*** Begin section ***

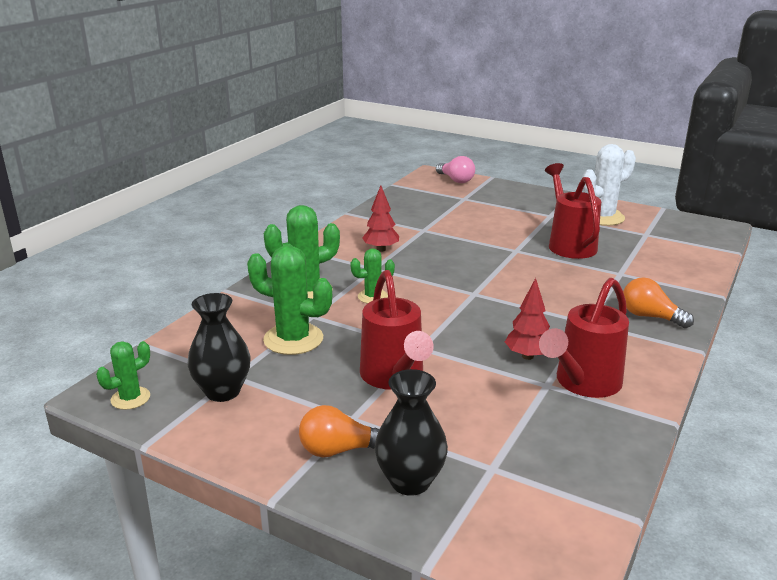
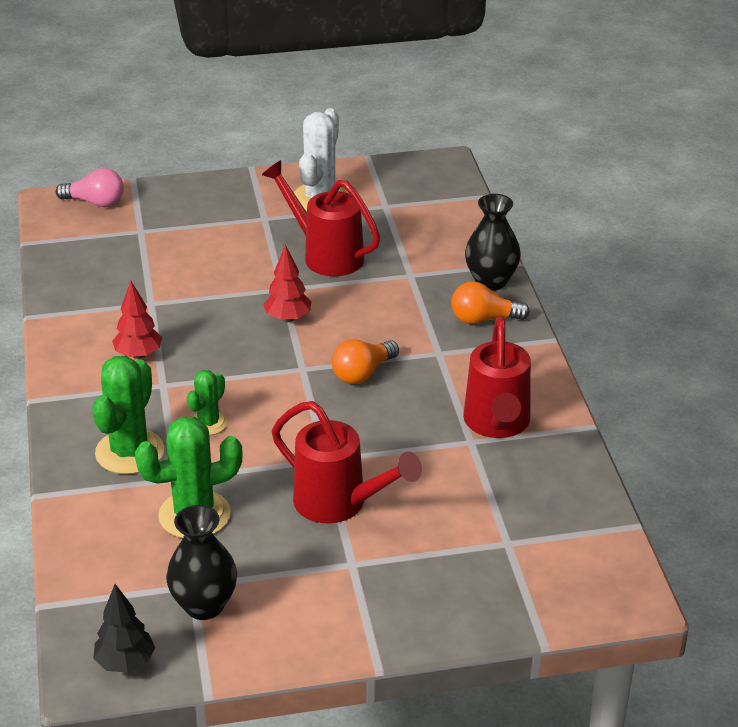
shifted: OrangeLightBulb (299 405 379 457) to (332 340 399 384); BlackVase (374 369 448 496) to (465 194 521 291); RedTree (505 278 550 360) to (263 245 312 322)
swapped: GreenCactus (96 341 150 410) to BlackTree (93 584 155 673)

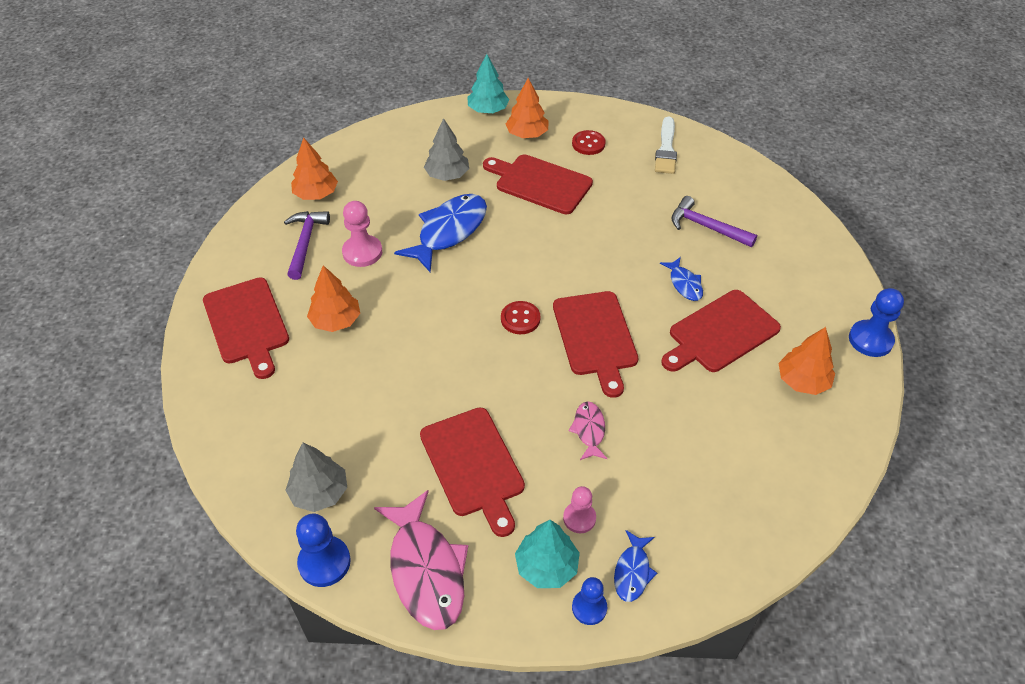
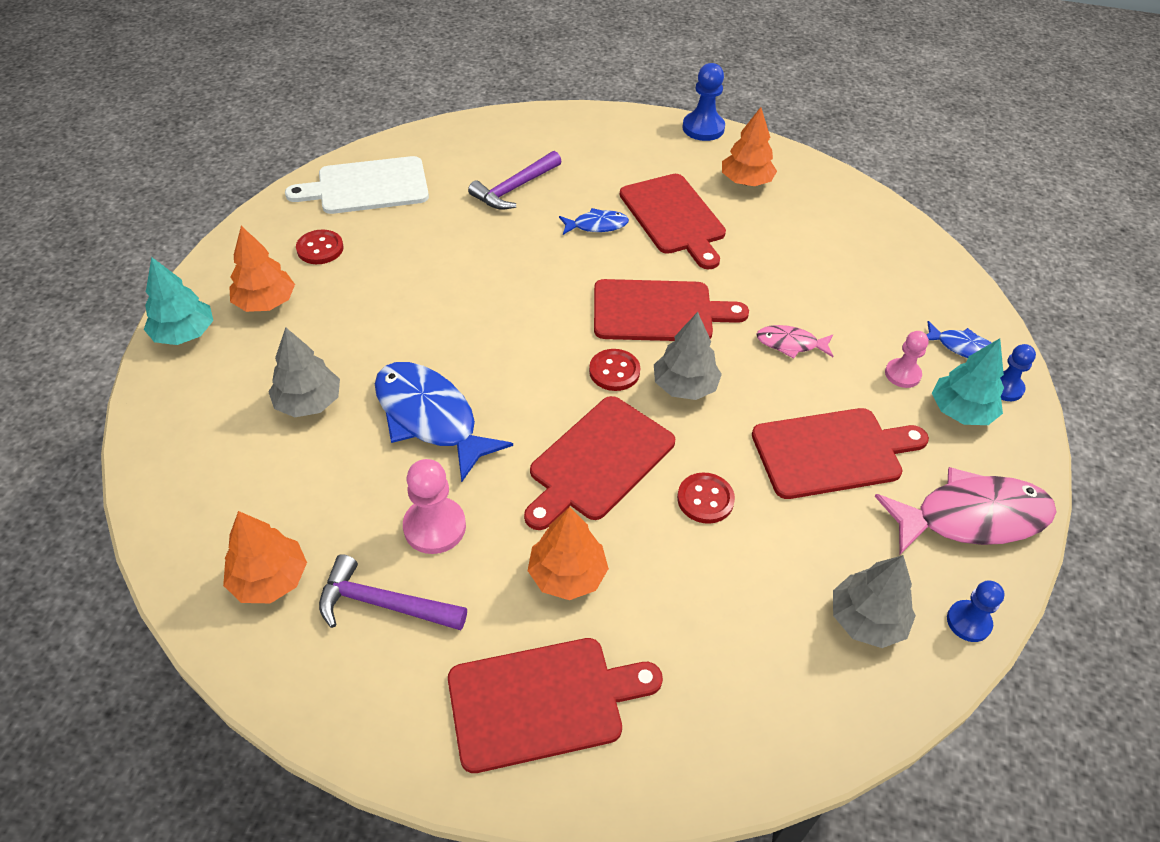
new: GreyTree (654 312 722 400); RedButton (677 472 735 524)
shifted: RedCuttingBoard (483 154 593 214) to (524 396 675 530)
swapped: WhiteBrush (655 117 677 174) to WhiteCuttingBoard (285 156 429 214)
scaled: BluePawn (296 514 351 587) = (947 580 1005 642) x0.66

*** End section ***

Requirement: Every entry, exactly as written: transcribe it, passing over any pictures.

Answer to the exercise:
shifted: OrangeLightBulb (299 405 379 457) to (332 340 399 384); BlackVase (374 369 448 496) to (465 194 521 291); RedTree (505 278 550 360) to (263 245 312 322)
swapped: GreenCactus (96 341 150 410) to BlackTree (93 584 155 673)

new: GreyTree (654 312 722 400); RedButton (677 472 735 524)
shifted: RedCuttingBoard (483 154 593 214) to (524 396 675 530)
swapped: WhiteBrush (655 117 677 174) to WhiteCuttingBoard (285 156 429 214)
scaled: BluePawn (296 514 351 587) = (947 580 1005 642) x0.66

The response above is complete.